▽

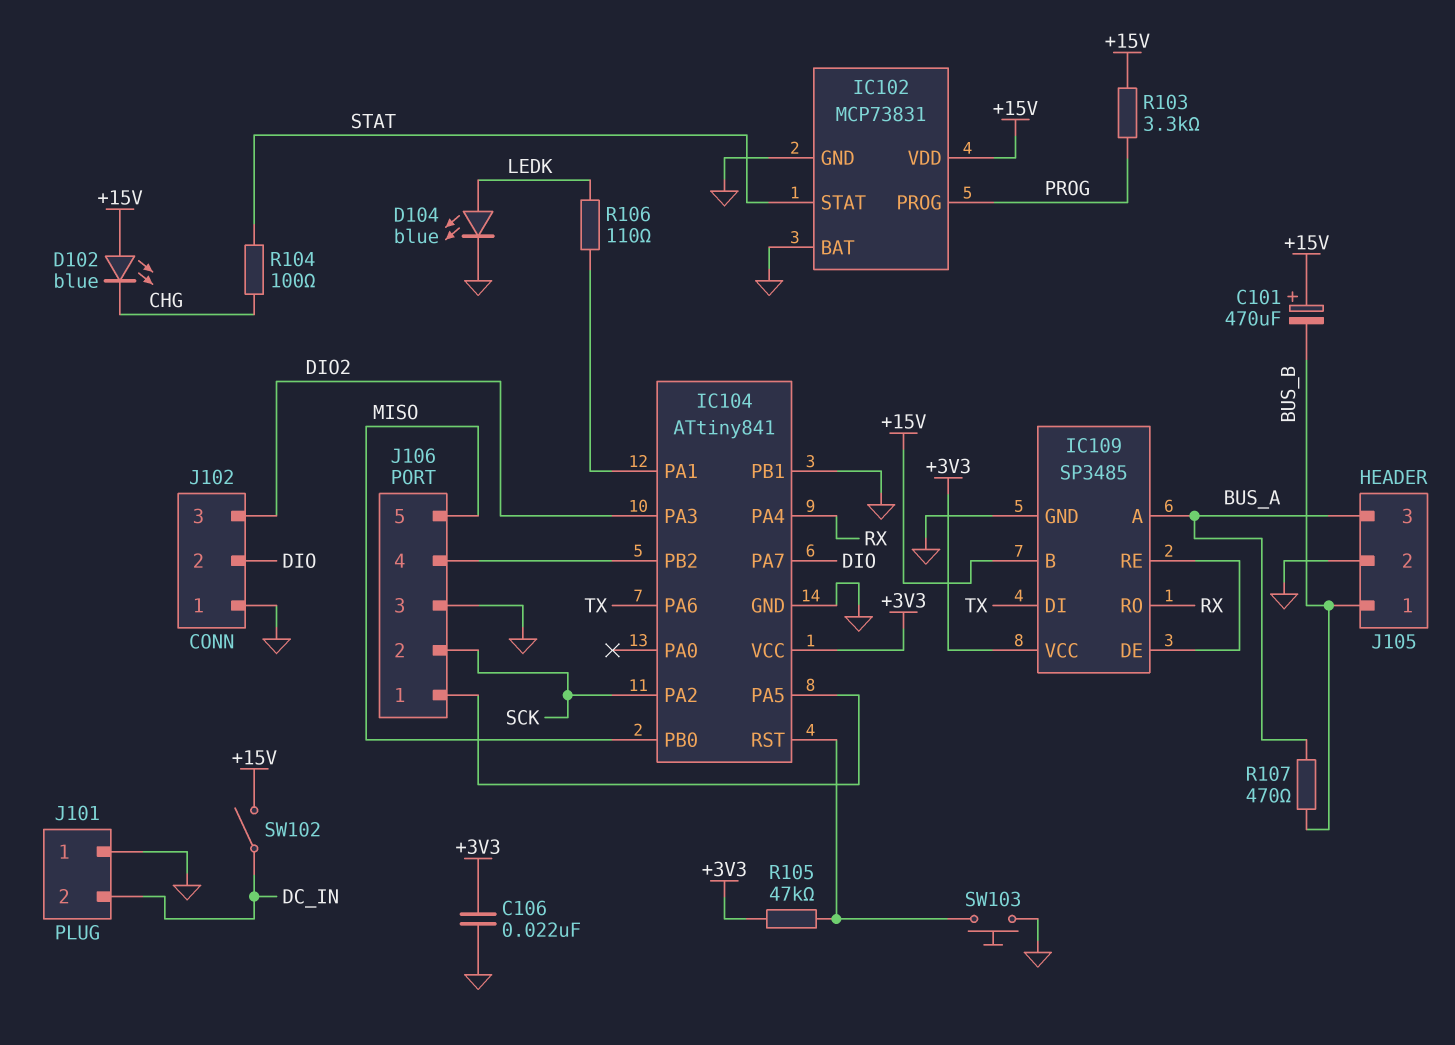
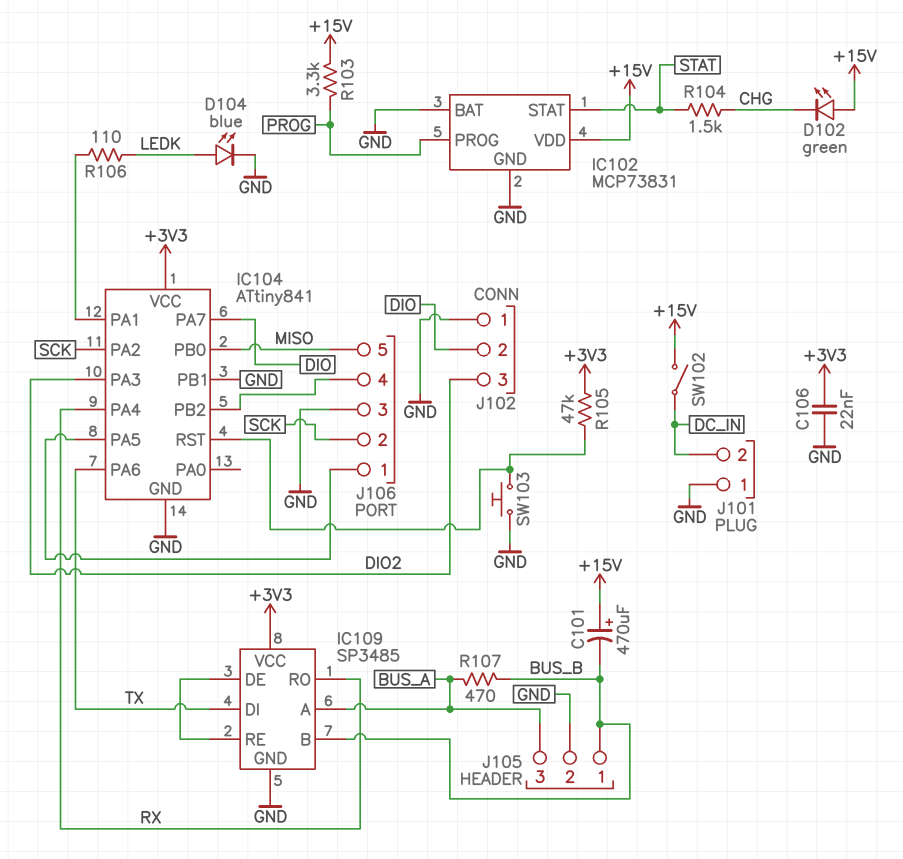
D102: LED blue (A +15V, K CHG) -> LED green (A +15V, K CHG)
IC109 pin B: +15V -> BUS_B
R104: 100 (CHG, STAT) -> 1.5k (CHG, STAT)

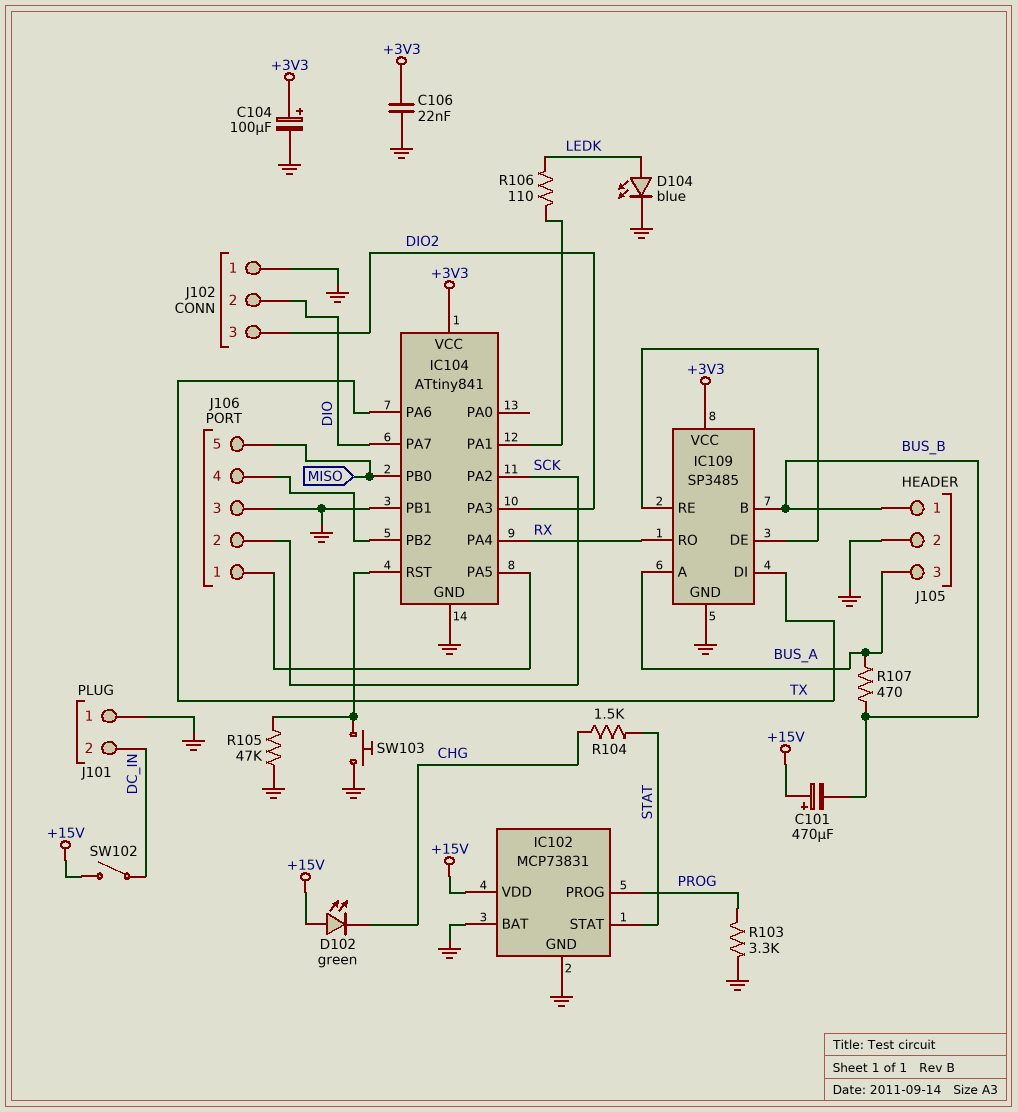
C104: none -> 100uF (plus +3V3, minus GND)
R103: 3.3k (+15V, PROG) -> 3.3k (GND, PROG)
R105: 47k (+3V3, IC104/RST) -> 47k (GND, IC104/RST)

△

#### Task prompt
Exactly reproduce each record, leaving out any pictures.

#### Task output
D102: LED blue (A +15V, K CHG) -> LED green (A +15V, K CHG)
IC109 pin B: +15V -> BUS_B
R104: 100 (CHG, STAT) -> 1.5k (CHG, STAT)

C104: none -> 100uF (plus +3V3, minus GND)
R103: 3.3k (+15V, PROG) -> 3.3k (GND, PROG)
R105: 47k (+3V3, IC104/RST) -> 47k (GND, IC104/RST)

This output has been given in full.